▶ **DESCRIPTION OF THE TASK**
Leave out the pictures and restate the rest of the data exactly.

▶ **EXERCISE DATA**
__________

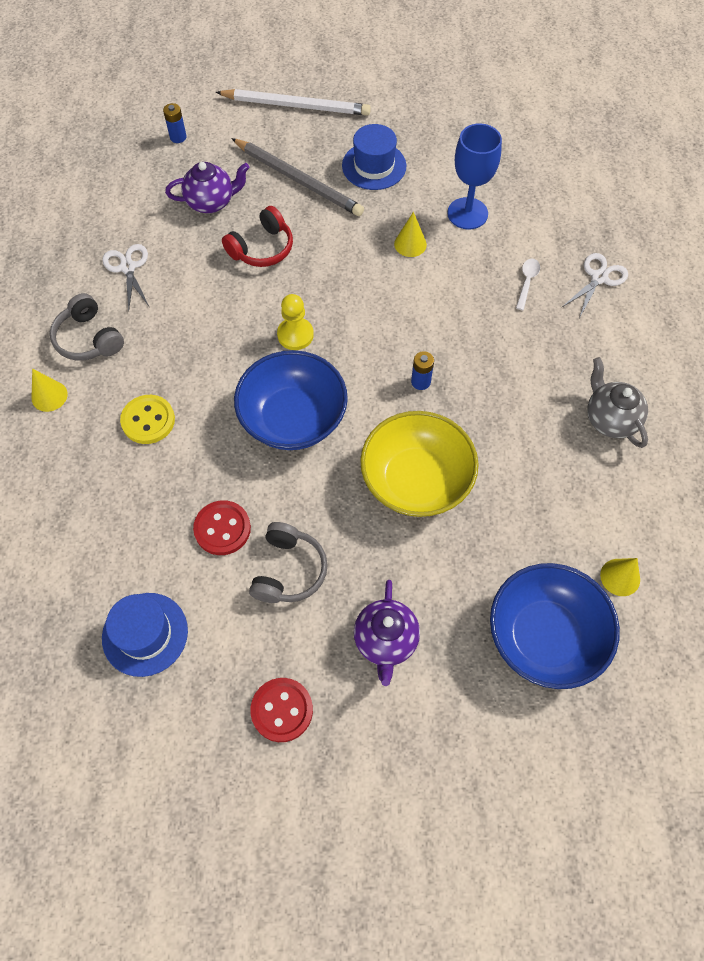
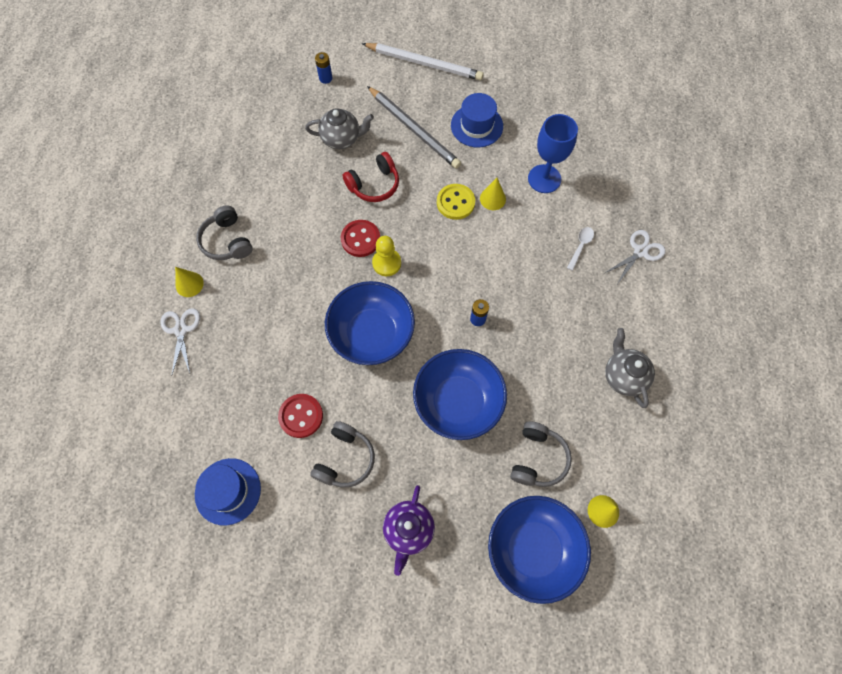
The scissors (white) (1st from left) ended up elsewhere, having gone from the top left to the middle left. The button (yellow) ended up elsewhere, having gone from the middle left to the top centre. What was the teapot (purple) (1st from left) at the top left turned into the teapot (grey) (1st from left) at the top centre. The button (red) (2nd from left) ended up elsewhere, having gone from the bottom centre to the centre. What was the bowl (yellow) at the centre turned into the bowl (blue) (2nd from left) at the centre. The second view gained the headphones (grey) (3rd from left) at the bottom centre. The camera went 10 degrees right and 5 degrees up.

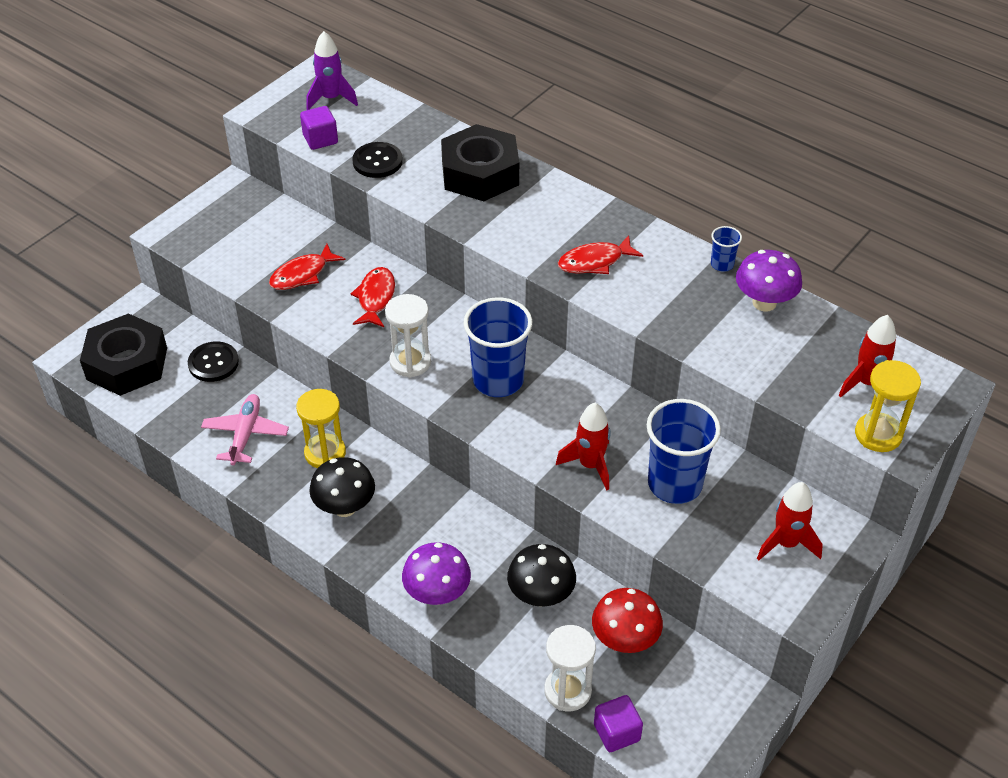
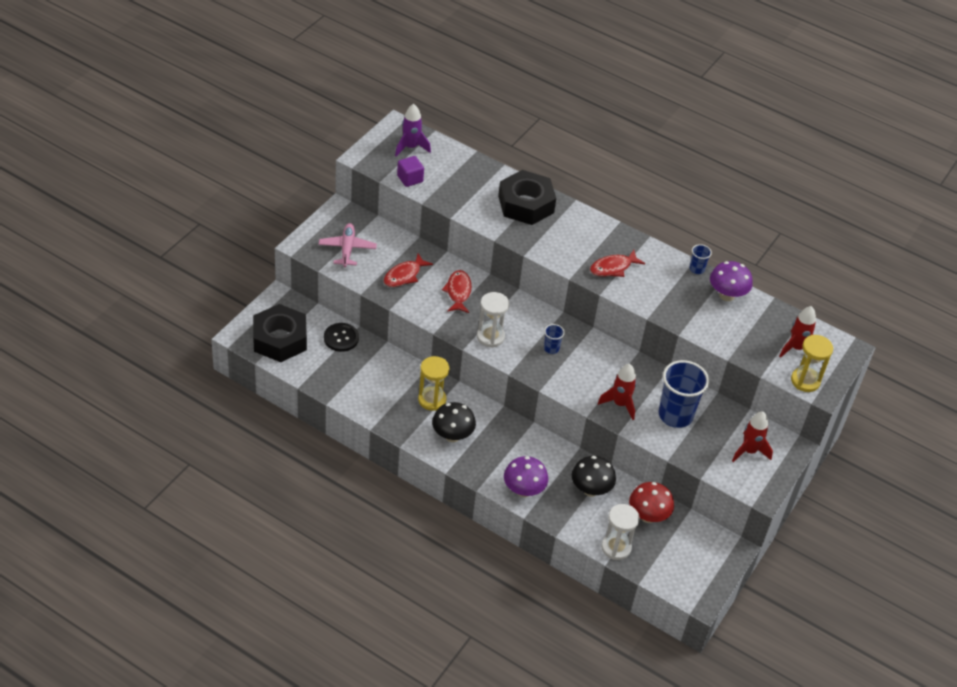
The plane (pink) ended up elsewhere, having gone from the middle left to the centre. The second view lost the button (black) (2nd from left) at the top centre. The size of the cup (blue) (1st from left) at the centre changed by a factor of 0.46. The second view lost the cube (purple) (2nd from left) at the bottom centre. The camera went 10 degrees left and 0 degrees up.

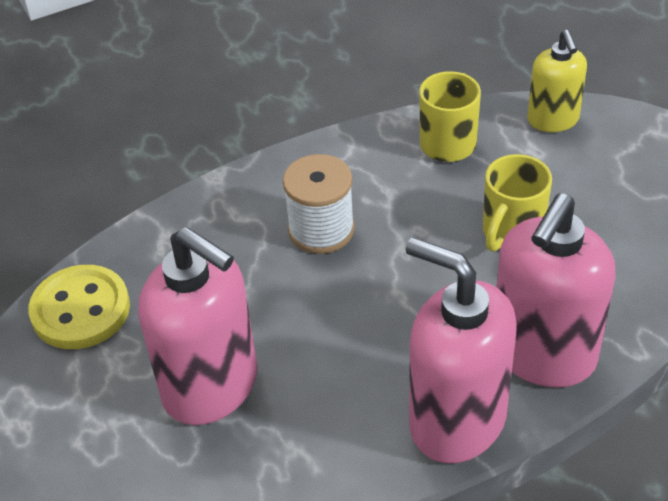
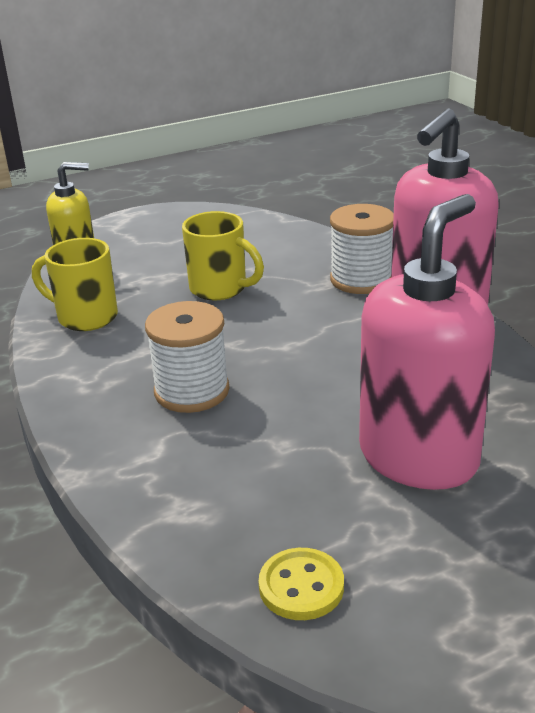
The size of the button (yellow) at the middle left changed by a factor of 0.60. Where the soap dispenser (pink) (3rd from left) stood at the middle right, the spool (white) (2nd from left) came to stand at the middle right. The camera went 90 degrees left and 15 degrees down.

__________

▶ **ANSWER TO THIS PROBLEM**
The scissors (white) (1st from left) ended up elsewhere, having gone from the top left to the middle left. The button (yellow) ended up elsewhere, having gone from the middle left to the top centre. What was the teapot (purple) (1st from left) at the top left turned into the teapot (grey) (1st from left) at the top centre. The button (red) (2nd from left) ended up elsewhere, having gone from the bottom centre to the centre. What was the bowl (yellow) at the centre turned into the bowl (blue) (2nd from left) at the centre. The second view gained the headphones (grey) (3rd from left) at the bottom centre. The camera went 10 degrees right and 5 degrees up.

The plane (pink) ended up elsewhere, having gone from the middle left to the centre. The second view lost the button (black) (2nd from left) at the top centre. The size of the cup (blue) (1st from left) at the centre changed by a factor of 0.46. The second view lost the cube (purple) (2nd from left) at the bottom centre. The camera went 10 degrees left and 0 degrees up.

The size of the button (yellow) at the middle left changed by a factor of 0.60. Where the soap dispenser (pink) (3rd from left) stood at the middle right, the spool (white) (2nd from left) came to stand at the middle right. The camera went 90 degrees left and 15 degrees down.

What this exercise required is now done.